# [Try it]
Return the line containing "- replaced: crimson heart" together with every later line up to the end of the records, exactly and with no pictures; return nothing else.

Spatial object tracking data:
══════════
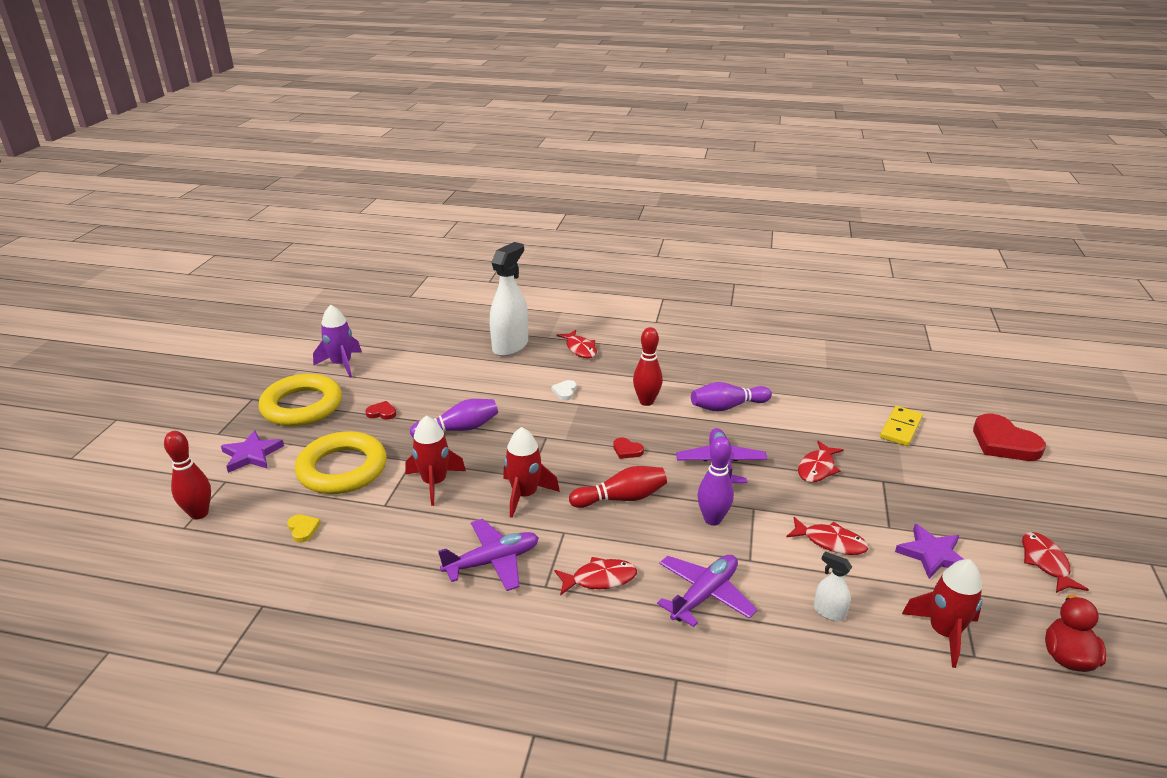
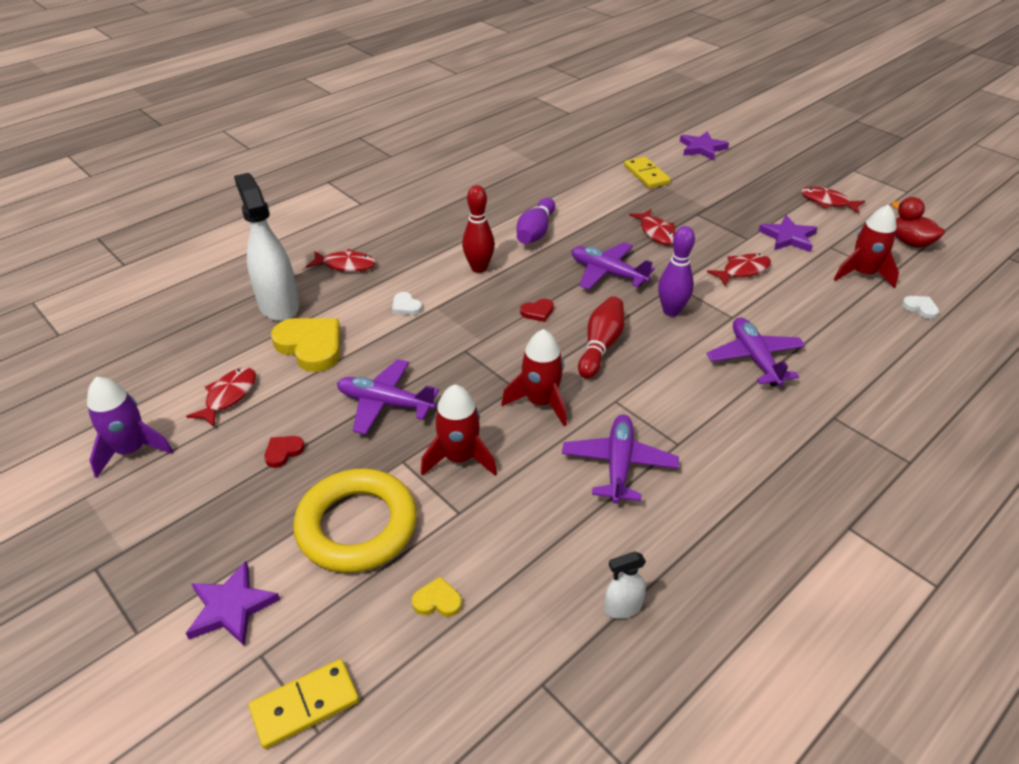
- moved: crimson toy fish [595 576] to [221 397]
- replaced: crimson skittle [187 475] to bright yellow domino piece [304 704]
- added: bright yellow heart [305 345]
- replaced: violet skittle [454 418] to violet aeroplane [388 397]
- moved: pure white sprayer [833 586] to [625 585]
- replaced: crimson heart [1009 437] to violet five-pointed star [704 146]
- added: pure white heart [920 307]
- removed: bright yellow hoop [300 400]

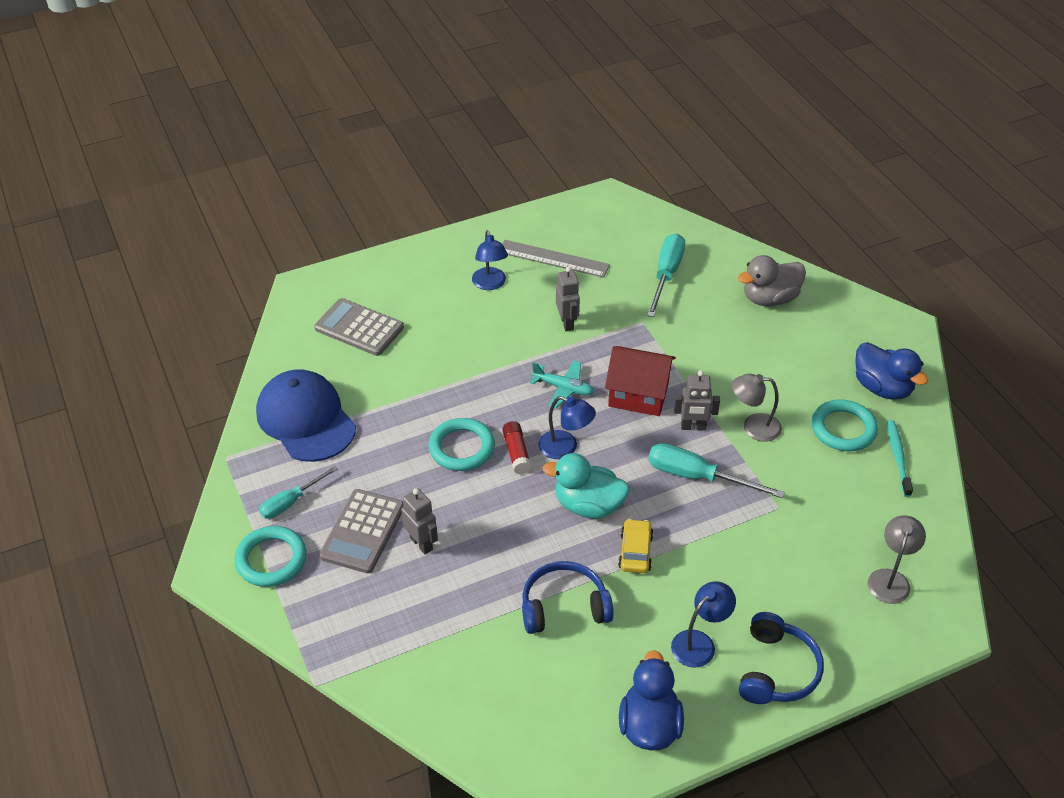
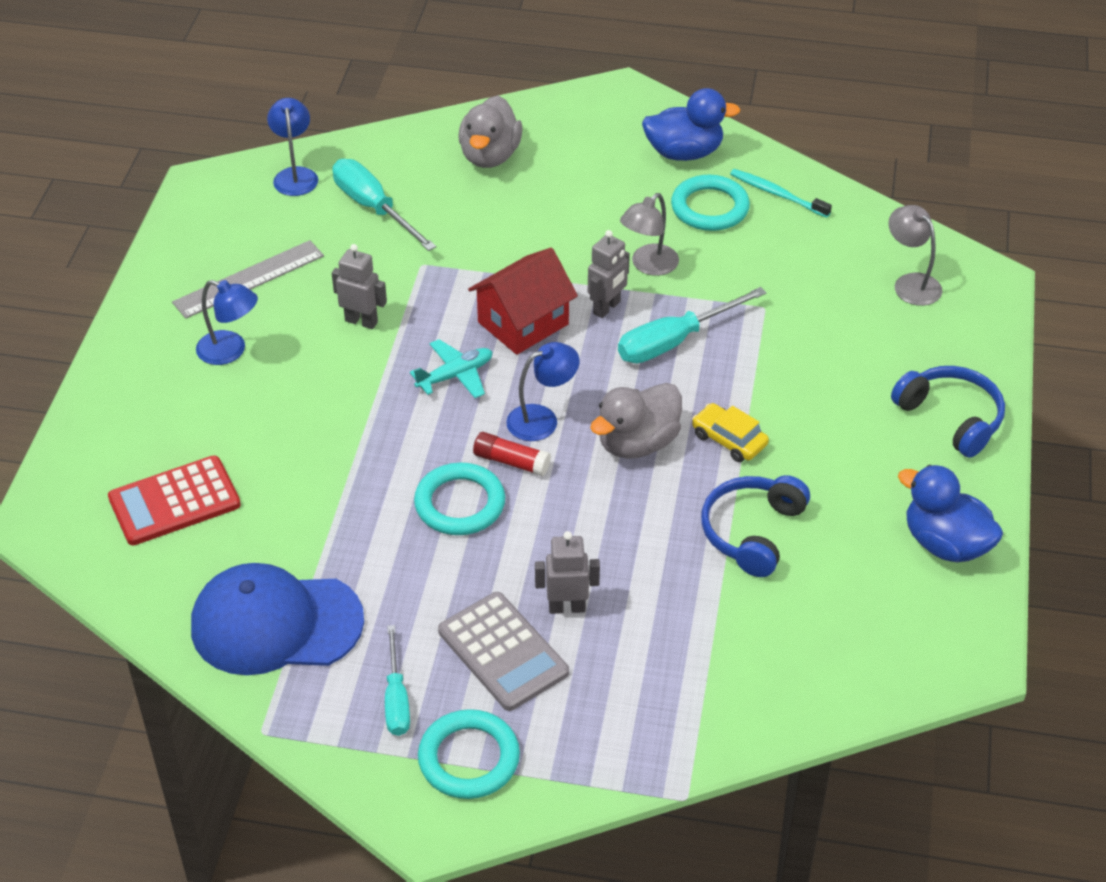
- recoloured: ash-grey pocket calculator [359 327] to crimson pocket calculator [174 500]
- moved: blue lamp [703 624] to [292 147]
- recoloured: turquoise duck [586 486] to ash-grey duck [636 421]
══════════
# [Solution for this task]
- replaced: crimson heart [1009 437] to violet five-pointed star [704 146]
- added: pure white heart [920 307]
- removed: bright yellow hoop [300 400]

- recoloured: ash-grey pocket calculator [359 327] to crimson pocket calculator [174 500]
- moved: blue lamp [703 624] to [292 147]
- recoloured: turquoise duck [586 486] to ash-grey duck [636 421]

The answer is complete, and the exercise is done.